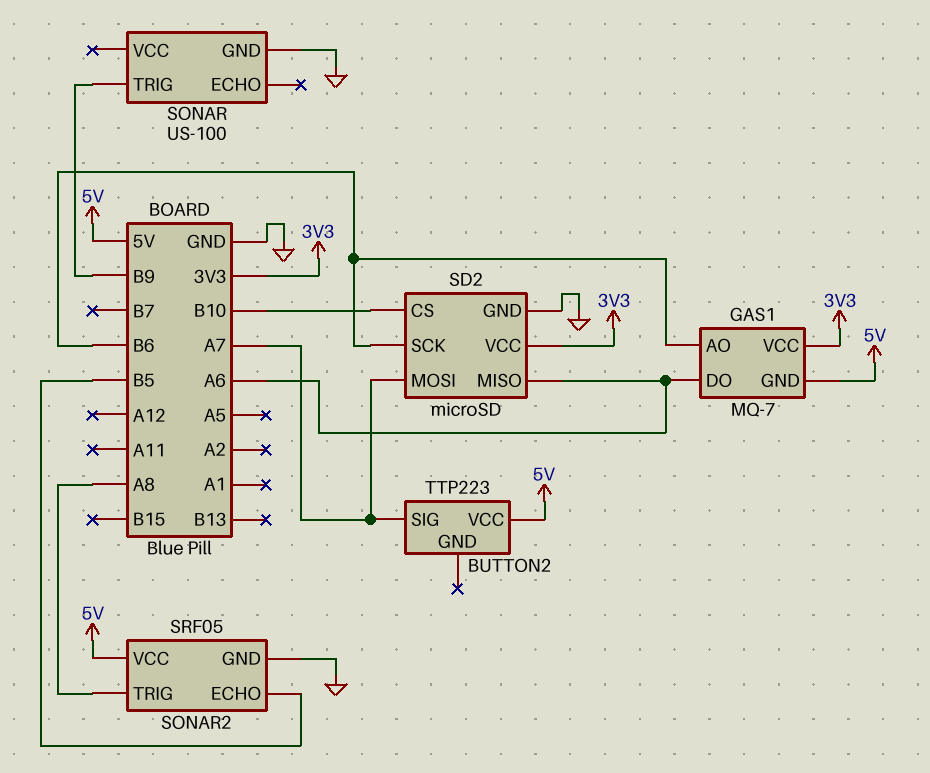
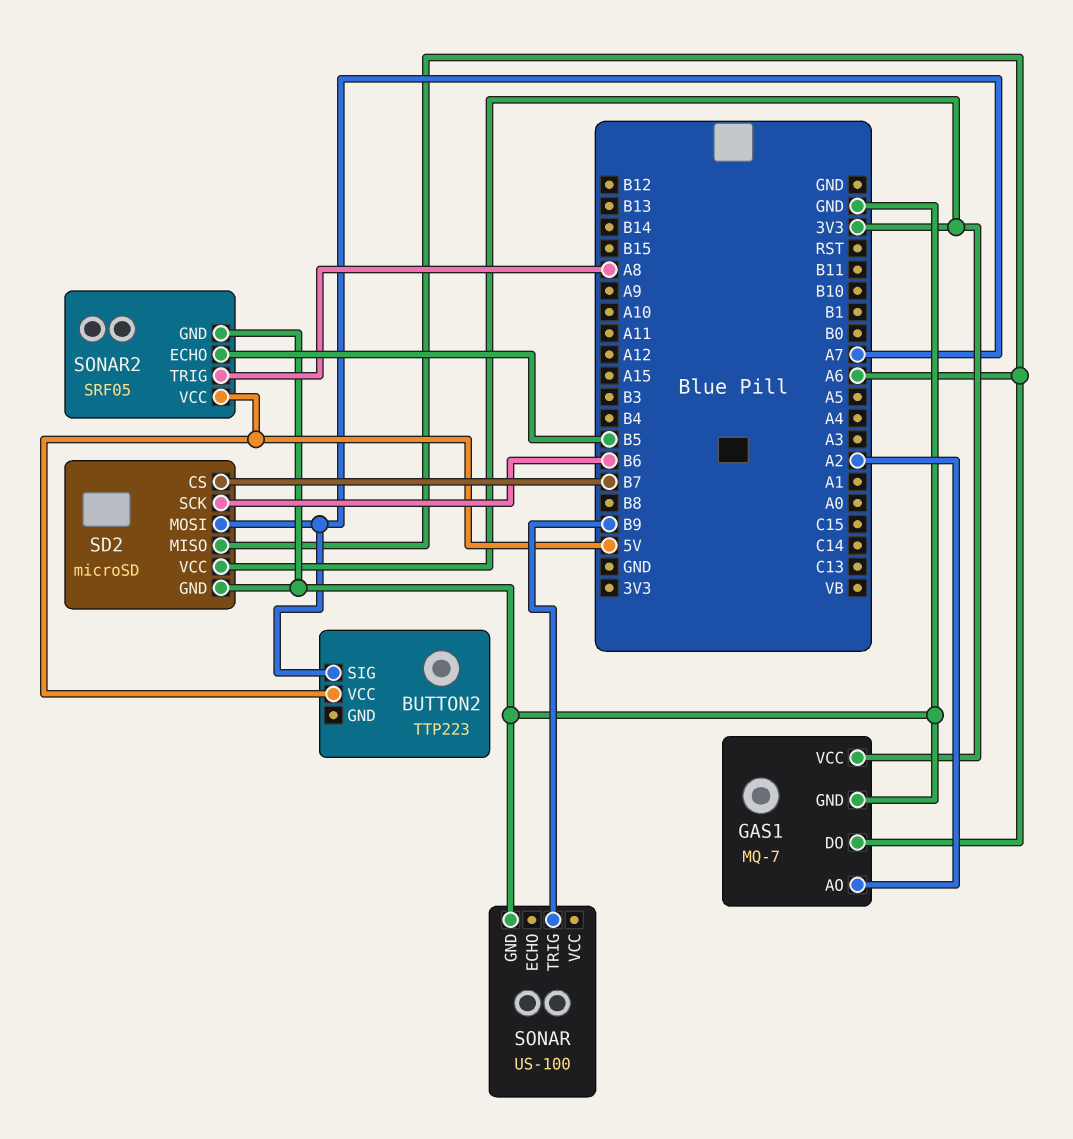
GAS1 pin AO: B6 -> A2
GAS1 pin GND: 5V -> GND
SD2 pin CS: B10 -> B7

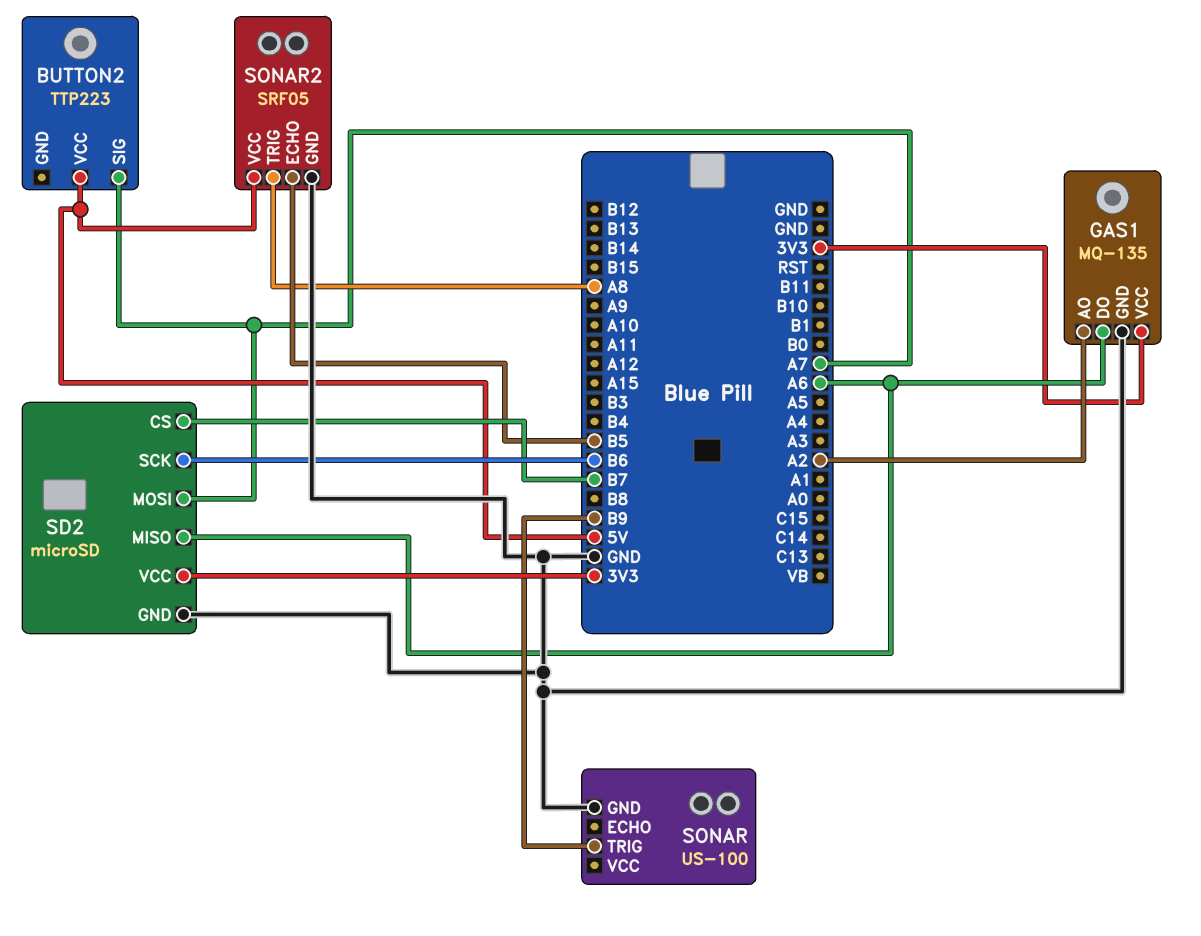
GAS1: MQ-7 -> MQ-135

---

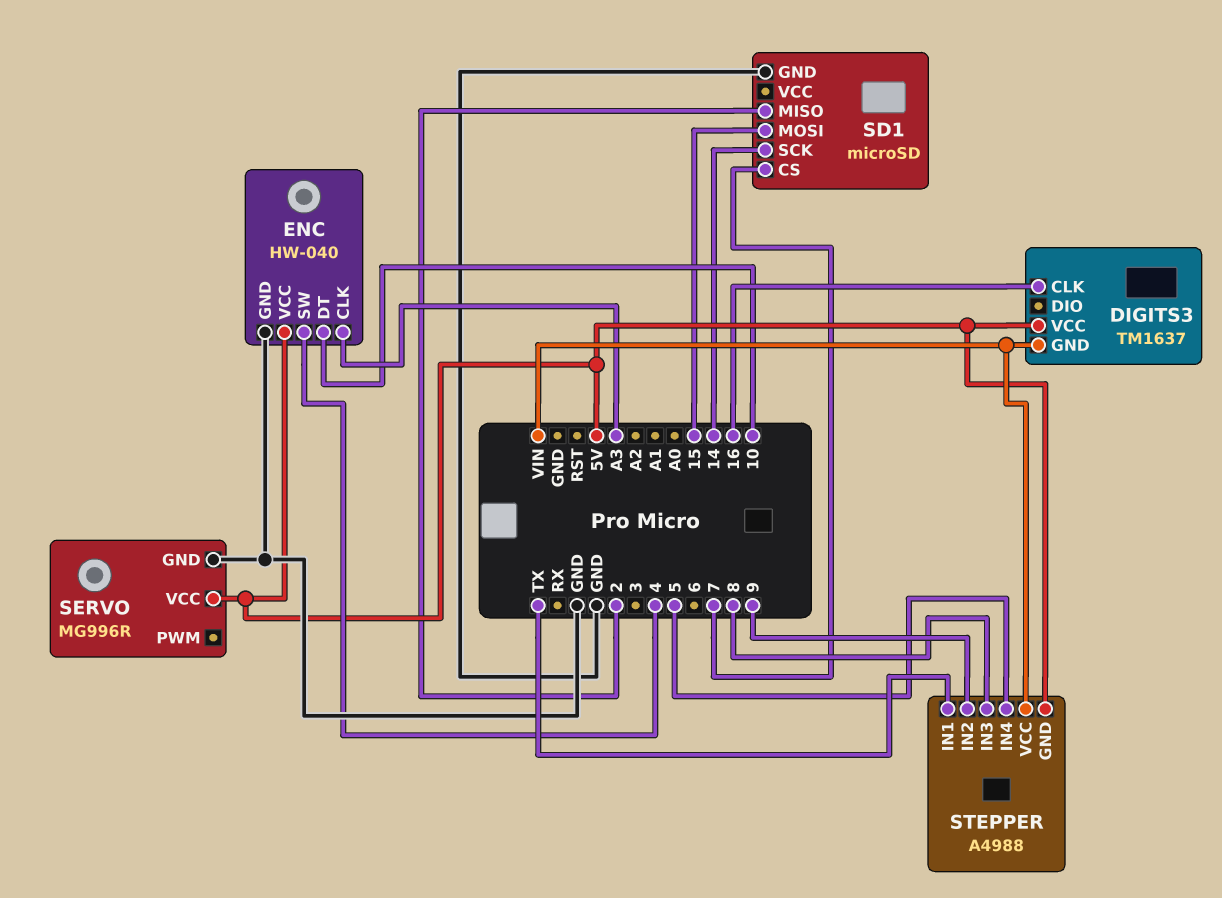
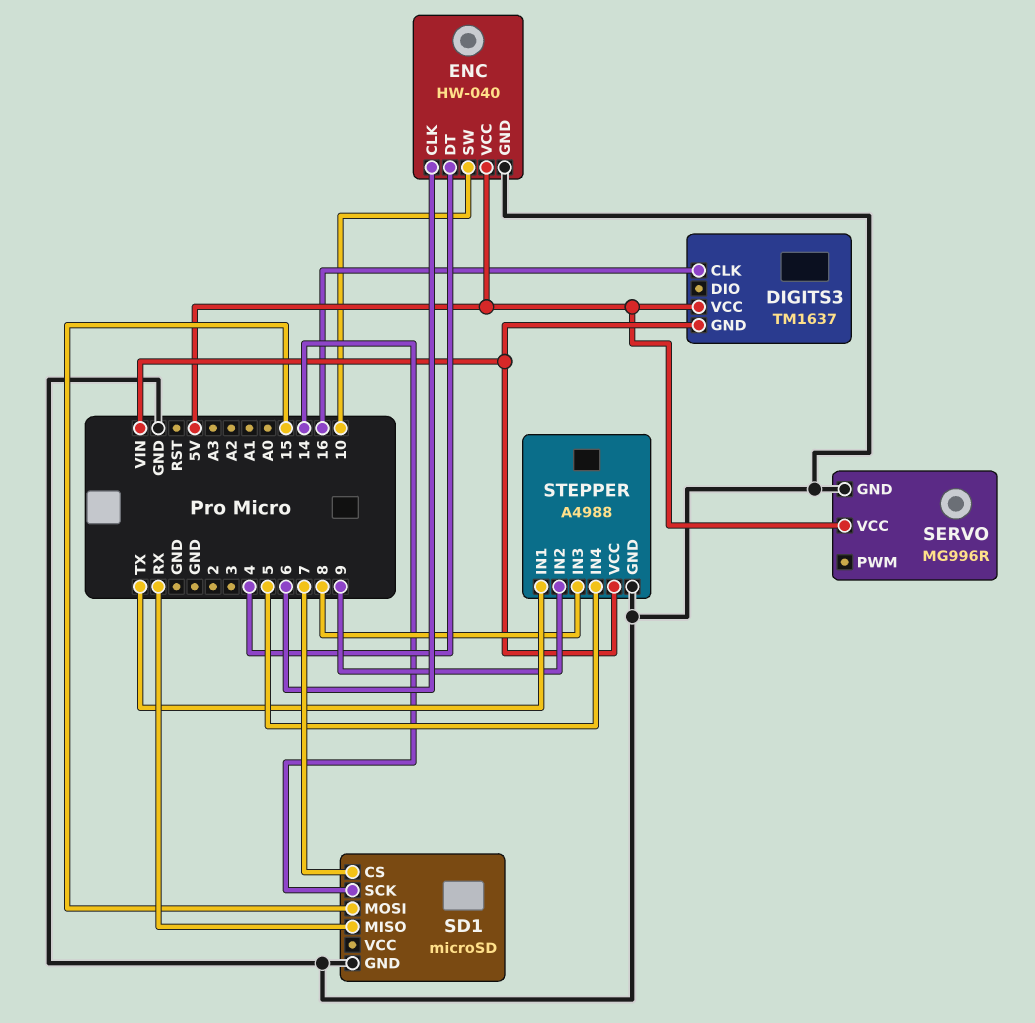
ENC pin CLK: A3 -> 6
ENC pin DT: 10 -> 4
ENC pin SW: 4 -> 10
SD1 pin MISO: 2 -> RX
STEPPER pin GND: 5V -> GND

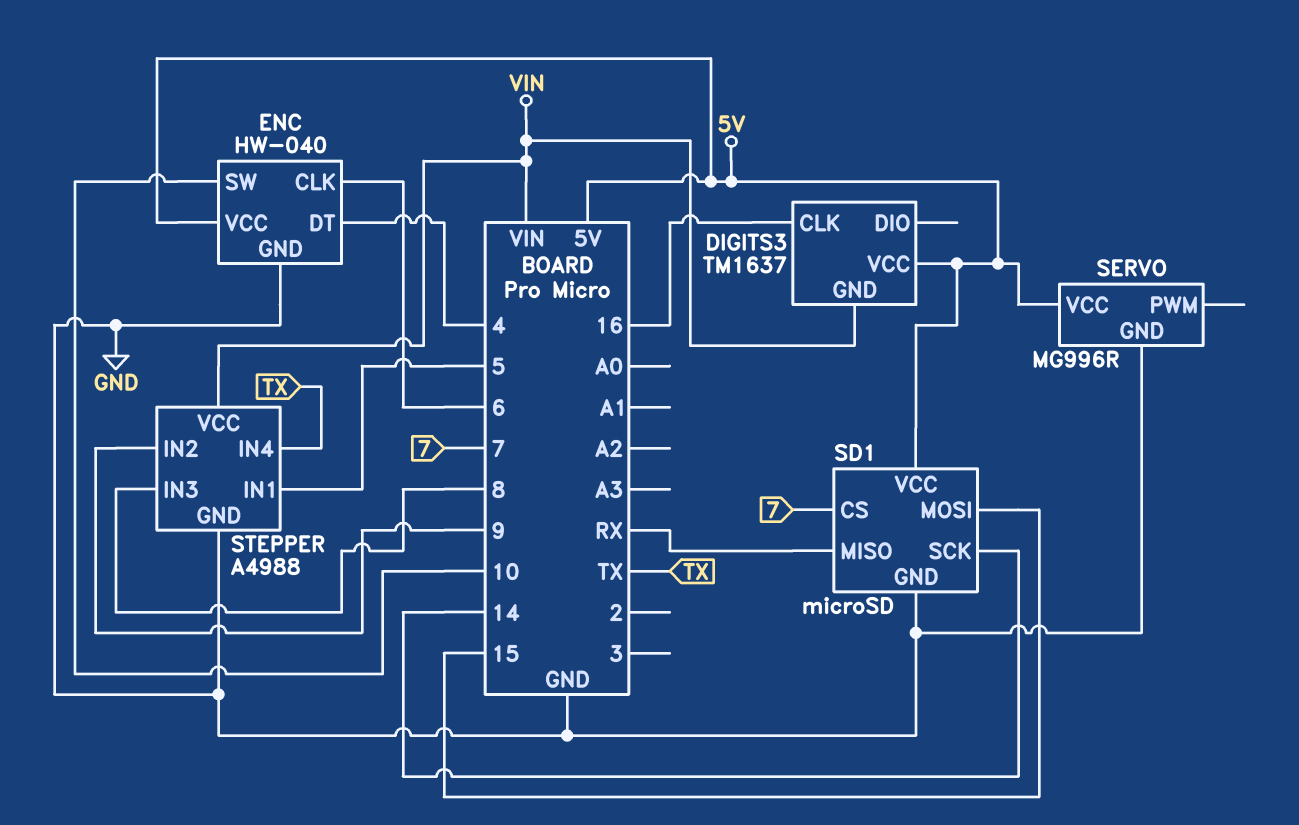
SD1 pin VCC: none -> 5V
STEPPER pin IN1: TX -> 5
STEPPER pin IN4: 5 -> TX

• [REQUIRED WORK]:
Within the listing above, write out the stretch from the line with "ENC pin DT: 10 -> 4" through the line with "STEPPER pin IN4: 5 -> TX" exactly. Any pictures are to be left out.

• [WRITTEN RESPONSE]:
ENC pin DT: 10 -> 4
ENC pin SW: 4 -> 10
SD1 pin MISO: 2 -> RX
STEPPER pin GND: 5V -> GND

SD1 pin VCC: none -> 5V
STEPPER pin IN1: TX -> 5
STEPPER pin IN4: 5 -> TX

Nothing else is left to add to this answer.